* Exercise instructions
Could you transcribe every entry below exactly, leaving out the pictures?

* Recorded data
---+---

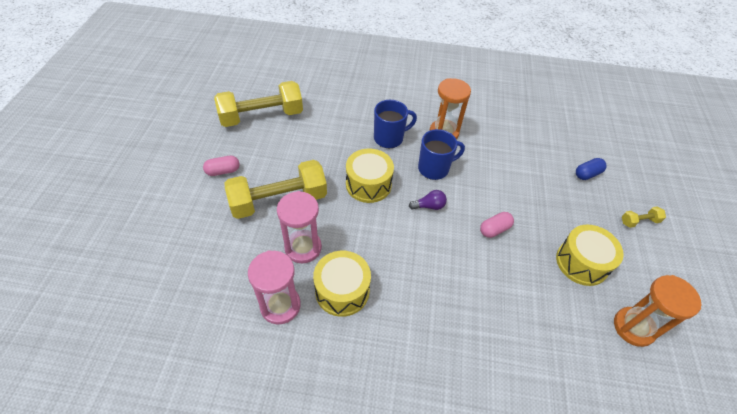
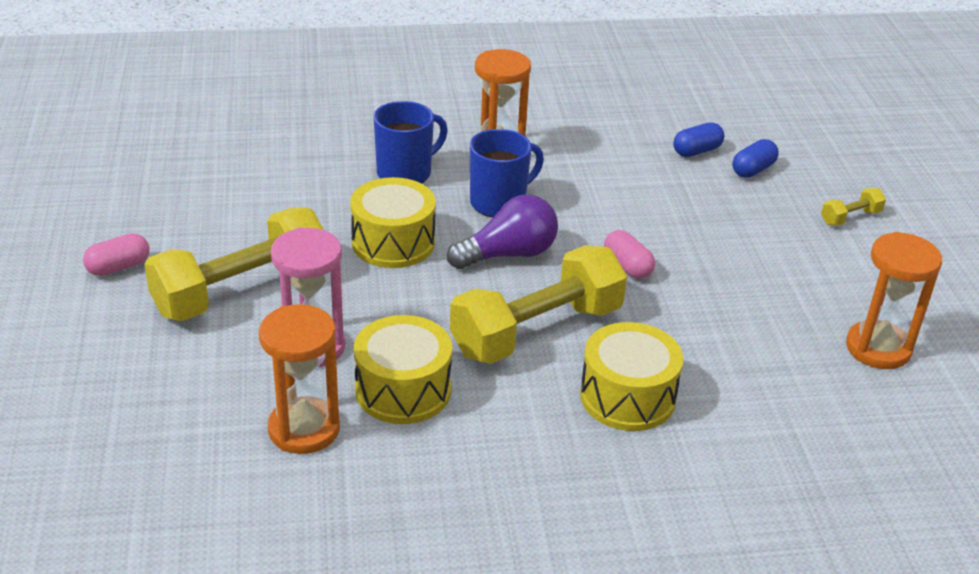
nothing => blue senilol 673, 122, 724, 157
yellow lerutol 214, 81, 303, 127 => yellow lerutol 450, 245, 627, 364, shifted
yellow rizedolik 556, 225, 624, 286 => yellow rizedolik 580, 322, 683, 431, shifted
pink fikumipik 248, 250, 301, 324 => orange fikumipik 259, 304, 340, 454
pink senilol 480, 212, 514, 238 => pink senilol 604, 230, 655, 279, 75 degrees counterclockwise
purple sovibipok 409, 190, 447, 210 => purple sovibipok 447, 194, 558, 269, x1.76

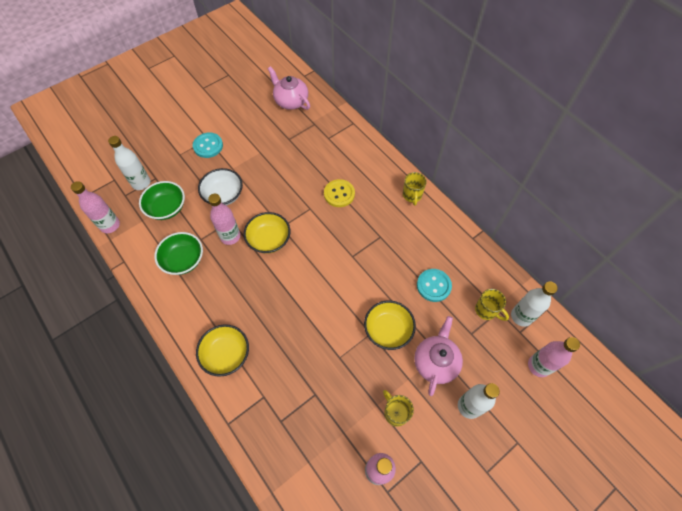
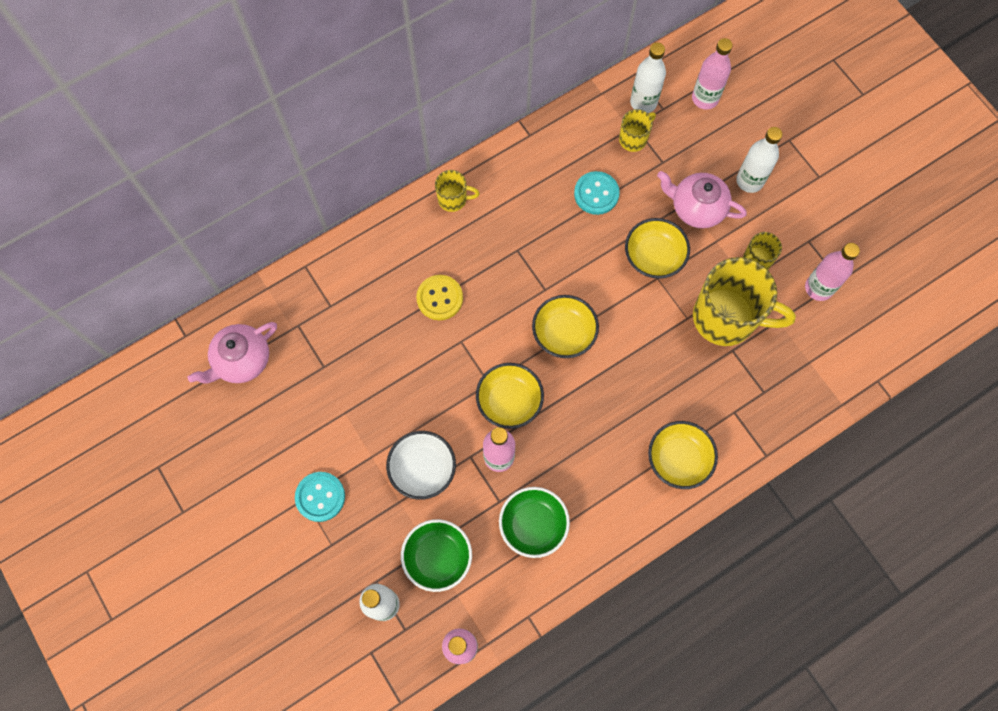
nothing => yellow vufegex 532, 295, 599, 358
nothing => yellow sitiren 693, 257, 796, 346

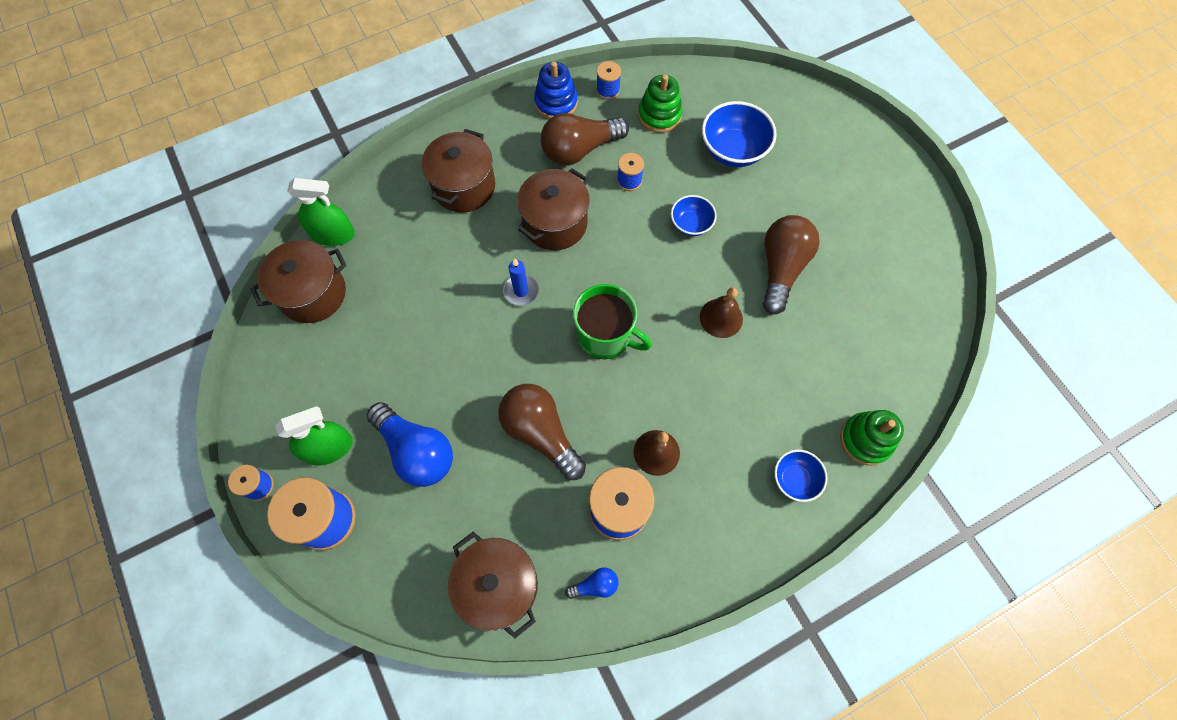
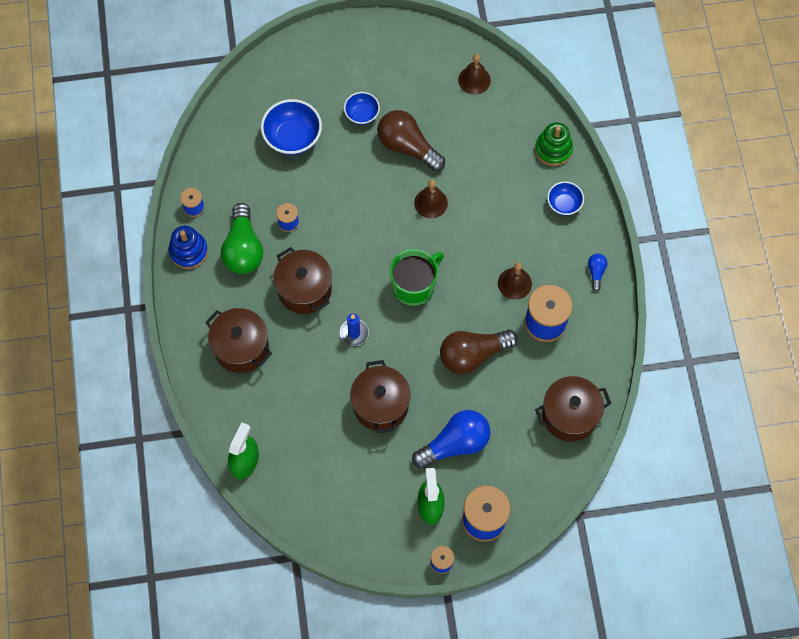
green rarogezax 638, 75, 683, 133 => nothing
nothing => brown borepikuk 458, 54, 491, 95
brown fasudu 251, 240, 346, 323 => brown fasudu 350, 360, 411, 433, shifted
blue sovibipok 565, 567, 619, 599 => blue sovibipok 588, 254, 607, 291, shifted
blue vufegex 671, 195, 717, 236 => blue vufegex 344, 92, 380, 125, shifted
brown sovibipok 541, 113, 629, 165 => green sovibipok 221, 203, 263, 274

---+---

* Solution below
nothing => blue senilol 673, 122, 724, 157
yellow lerutol 214, 81, 303, 127 => yellow lerutol 450, 245, 627, 364, shifted
yellow rizedolik 556, 225, 624, 286 => yellow rizedolik 580, 322, 683, 431, shifted
pink fikumipik 248, 250, 301, 324 => orange fikumipik 259, 304, 340, 454
pink senilol 480, 212, 514, 238 => pink senilol 604, 230, 655, 279, 75 degrees counterclockwise
purple sovibipok 409, 190, 447, 210 => purple sovibipok 447, 194, 558, 269, x1.76

nothing => yellow vufegex 532, 295, 599, 358
nothing => yellow sitiren 693, 257, 796, 346

green rarogezax 638, 75, 683, 133 => nothing
nothing => brown borepikuk 458, 54, 491, 95
brown fasudu 251, 240, 346, 323 => brown fasudu 350, 360, 411, 433, shifted
blue sovibipok 565, 567, 619, 599 => blue sovibipok 588, 254, 607, 291, shifted
blue vufegex 671, 195, 717, 236 => blue vufegex 344, 92, 380, 125, shifted
brown sovibipok 541, 113, 629, 165 => green sovibipok 221, 203, 263, 274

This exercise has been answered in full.